Problem to work on | Transcribe the stretch of entries below from the line with "pink round brick C6:D7" through the line with "orange brick G3", exactly and with both ends included; leave out all other lines.

Input records |
=== Begin Enclosure ===

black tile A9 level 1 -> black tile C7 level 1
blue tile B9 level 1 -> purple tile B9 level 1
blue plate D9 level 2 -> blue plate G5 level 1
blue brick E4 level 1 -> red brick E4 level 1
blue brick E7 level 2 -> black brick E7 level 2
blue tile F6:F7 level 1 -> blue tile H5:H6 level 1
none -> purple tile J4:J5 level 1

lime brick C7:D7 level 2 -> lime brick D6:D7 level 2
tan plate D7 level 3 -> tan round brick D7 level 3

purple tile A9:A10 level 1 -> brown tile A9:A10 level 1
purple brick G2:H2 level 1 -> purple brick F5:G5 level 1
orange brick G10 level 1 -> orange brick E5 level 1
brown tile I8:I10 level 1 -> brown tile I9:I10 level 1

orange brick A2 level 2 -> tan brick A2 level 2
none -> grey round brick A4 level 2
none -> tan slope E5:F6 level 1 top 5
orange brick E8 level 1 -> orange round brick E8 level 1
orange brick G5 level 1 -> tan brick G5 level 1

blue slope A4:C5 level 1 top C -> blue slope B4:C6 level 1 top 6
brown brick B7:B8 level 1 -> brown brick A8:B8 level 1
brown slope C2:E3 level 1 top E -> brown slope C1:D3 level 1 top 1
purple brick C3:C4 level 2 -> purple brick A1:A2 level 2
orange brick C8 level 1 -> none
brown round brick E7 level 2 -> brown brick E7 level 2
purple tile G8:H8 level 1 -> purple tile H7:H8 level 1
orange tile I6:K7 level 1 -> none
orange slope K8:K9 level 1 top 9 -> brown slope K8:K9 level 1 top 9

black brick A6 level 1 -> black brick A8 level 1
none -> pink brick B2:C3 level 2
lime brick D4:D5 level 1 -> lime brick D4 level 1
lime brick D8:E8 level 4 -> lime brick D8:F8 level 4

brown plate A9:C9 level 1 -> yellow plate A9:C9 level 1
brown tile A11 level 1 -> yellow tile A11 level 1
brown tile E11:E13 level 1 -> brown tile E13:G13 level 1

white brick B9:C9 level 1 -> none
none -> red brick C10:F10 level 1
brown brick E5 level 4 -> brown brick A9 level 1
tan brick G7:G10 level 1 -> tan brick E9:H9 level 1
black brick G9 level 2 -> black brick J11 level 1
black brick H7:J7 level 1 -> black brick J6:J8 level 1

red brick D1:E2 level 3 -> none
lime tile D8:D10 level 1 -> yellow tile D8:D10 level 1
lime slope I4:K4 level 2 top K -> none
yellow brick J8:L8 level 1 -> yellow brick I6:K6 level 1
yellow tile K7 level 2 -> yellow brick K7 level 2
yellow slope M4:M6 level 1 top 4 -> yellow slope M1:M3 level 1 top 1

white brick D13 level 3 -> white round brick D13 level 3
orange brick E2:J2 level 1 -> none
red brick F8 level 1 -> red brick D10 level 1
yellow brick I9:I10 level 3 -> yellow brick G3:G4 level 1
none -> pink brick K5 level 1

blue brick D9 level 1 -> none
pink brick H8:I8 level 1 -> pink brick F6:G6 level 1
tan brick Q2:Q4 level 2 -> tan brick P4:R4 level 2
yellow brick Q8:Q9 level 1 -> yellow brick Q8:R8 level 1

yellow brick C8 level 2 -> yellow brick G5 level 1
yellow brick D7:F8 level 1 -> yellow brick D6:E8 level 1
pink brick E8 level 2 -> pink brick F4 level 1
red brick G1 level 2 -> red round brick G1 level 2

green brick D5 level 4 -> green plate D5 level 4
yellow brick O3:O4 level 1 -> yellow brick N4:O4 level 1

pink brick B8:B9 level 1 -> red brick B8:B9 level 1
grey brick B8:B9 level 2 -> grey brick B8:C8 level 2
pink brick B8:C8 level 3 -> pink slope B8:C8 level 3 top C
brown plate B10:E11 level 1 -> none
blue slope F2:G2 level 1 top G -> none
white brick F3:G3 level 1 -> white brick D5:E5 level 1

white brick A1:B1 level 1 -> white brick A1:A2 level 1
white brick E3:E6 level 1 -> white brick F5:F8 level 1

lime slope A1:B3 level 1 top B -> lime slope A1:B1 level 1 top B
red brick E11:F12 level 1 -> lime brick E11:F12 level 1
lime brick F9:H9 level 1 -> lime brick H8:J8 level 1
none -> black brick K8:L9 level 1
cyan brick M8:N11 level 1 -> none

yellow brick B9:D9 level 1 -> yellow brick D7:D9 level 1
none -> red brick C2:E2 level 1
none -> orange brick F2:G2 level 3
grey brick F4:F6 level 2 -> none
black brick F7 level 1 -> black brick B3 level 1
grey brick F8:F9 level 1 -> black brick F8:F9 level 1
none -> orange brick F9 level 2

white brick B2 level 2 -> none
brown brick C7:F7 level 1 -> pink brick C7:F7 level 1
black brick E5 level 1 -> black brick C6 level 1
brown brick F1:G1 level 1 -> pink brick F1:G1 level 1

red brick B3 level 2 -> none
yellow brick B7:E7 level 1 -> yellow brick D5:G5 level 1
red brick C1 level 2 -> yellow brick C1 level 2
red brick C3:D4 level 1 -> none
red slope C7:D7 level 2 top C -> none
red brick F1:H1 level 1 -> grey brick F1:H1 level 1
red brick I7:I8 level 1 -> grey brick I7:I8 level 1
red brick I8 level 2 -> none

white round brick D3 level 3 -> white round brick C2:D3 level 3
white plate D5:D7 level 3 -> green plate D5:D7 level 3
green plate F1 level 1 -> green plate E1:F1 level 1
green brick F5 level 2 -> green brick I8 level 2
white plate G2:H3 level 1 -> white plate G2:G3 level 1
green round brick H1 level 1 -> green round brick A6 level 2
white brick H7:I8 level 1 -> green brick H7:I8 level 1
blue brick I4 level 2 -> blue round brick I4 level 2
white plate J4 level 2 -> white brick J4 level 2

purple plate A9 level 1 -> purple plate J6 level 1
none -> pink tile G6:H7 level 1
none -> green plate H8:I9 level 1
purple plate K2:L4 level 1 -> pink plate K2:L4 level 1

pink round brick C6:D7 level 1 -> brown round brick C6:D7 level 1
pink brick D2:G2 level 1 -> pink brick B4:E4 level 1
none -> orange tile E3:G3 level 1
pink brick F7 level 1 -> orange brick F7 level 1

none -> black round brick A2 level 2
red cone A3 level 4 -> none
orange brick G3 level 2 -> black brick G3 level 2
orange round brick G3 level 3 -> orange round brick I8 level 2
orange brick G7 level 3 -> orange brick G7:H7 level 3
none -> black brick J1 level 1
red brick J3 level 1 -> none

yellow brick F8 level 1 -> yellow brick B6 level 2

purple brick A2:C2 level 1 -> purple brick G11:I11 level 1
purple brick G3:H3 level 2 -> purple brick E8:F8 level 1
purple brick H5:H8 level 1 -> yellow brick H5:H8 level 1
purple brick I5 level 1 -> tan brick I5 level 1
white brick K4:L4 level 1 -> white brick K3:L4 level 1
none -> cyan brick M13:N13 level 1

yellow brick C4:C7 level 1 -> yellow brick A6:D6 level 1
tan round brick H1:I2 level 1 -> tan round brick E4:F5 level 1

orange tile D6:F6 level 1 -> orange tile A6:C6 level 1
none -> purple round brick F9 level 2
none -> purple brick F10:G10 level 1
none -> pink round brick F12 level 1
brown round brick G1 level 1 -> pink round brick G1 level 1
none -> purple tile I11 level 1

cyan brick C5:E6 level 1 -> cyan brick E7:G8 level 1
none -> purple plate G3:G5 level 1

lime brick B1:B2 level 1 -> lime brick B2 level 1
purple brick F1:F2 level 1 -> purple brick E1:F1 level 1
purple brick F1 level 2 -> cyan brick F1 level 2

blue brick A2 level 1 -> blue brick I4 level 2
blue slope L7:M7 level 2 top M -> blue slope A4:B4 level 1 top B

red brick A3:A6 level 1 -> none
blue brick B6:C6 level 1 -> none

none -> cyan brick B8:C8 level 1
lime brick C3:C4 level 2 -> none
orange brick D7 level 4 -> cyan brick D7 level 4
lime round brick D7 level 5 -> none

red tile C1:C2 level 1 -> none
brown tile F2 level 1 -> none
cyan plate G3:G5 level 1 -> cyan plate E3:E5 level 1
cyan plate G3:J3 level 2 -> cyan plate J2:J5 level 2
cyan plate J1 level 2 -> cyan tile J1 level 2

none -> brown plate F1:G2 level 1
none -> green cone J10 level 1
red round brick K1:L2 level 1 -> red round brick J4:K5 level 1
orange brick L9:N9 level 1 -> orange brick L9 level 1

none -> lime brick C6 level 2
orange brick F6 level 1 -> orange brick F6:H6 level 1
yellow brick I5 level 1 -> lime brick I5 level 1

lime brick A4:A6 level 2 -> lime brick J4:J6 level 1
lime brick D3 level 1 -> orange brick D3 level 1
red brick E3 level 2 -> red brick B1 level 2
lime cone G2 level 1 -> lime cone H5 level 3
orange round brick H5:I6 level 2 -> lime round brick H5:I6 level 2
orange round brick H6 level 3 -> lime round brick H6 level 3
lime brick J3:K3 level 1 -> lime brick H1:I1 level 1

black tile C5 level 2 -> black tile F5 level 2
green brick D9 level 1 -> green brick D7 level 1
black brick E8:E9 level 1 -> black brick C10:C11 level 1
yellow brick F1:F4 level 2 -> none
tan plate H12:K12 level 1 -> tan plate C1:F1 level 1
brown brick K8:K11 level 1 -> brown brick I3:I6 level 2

=== End Enclosure ===

The answer |
pink round brick C6:D7 level 1 -> brown round brick C6:D7 level 1
pink brick D2:G2 level 1 -> pink brick B4:E4 level 1
none -> orange tile E3:G3 level 1
pink brick F7 level 1 -> orange brick F7 level 1

none -> black round brick A2 level 2
red cone A3 level 4 -> none
orange brick G3 level 2 -> black brick G3 level 2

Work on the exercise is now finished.